● **Available data**:
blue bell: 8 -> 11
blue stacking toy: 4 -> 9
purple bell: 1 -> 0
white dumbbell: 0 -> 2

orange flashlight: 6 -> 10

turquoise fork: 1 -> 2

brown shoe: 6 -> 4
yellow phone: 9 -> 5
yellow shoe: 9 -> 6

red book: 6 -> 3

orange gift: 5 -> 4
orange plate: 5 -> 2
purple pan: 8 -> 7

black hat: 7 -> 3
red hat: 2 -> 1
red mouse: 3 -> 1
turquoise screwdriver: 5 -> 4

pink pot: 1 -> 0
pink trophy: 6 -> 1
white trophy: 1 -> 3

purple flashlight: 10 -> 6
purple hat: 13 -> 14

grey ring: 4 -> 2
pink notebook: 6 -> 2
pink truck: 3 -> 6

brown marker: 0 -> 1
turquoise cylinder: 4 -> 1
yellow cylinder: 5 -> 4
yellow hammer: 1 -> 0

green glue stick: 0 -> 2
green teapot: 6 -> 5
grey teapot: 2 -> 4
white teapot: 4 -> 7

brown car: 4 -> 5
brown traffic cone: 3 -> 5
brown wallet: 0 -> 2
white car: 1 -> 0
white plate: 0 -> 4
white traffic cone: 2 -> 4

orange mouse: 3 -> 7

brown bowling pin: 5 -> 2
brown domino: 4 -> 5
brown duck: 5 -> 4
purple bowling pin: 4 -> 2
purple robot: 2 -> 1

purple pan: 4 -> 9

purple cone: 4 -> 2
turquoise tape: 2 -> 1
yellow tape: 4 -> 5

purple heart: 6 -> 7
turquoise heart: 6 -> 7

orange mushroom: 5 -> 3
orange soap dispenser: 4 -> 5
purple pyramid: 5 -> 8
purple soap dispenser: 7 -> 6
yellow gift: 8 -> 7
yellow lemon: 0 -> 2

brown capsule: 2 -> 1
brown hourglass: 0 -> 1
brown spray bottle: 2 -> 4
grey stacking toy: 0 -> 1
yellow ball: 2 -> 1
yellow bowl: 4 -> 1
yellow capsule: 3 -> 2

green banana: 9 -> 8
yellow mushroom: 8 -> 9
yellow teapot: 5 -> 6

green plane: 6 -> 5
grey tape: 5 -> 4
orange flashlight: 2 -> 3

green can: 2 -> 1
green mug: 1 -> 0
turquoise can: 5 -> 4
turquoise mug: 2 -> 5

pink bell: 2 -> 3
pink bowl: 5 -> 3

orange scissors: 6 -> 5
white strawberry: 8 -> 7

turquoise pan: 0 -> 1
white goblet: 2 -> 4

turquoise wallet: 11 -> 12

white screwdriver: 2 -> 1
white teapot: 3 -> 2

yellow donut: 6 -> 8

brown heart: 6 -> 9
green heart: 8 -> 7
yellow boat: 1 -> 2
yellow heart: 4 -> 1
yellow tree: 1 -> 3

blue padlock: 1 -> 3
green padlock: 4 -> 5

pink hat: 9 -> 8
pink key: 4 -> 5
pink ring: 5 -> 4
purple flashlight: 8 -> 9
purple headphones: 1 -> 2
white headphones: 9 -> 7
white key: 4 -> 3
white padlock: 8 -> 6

● **What you will do**: Copy out, exactly and alone, the lines of the entries above between the ones holding "turquoise fork: 1 -> 2" and "green teapot: 6 -> 5", inclusive.

● **Solution**:
turquoise fork: 1 -> 2

brown shoe: 6 -> 4
yellow phone: 9 -> 5
yellow shoe: 9 -> 6

red book: 6 -> 3

orange gift: 5 -> 4
orange plate: 5 -> 2
purple pan: 8 -> 7

black hat: 7 -> 3
red hat: 2 -> 1
red mouse: 3 -> 1
turquoise screwdriver: 5 -> 4

pink pot: 1 -> 0
pink trophy: 6 -> 1
white trophy: 1 -> 3

purple flashlight: 10 -> 6
purple hat: 13 -> 14

grey ring: 4 -> 2
pink notebook: 6 -> 2
pink truck: 3 -> 6

brown marker: 0 -> 1
turquoise cylinder: 4 -> 1
yellow cylinder: 5 -> 4
yellow hammer: 1 -> 0

green glue stick: 0 -> 2
green teapot: 6 -> 5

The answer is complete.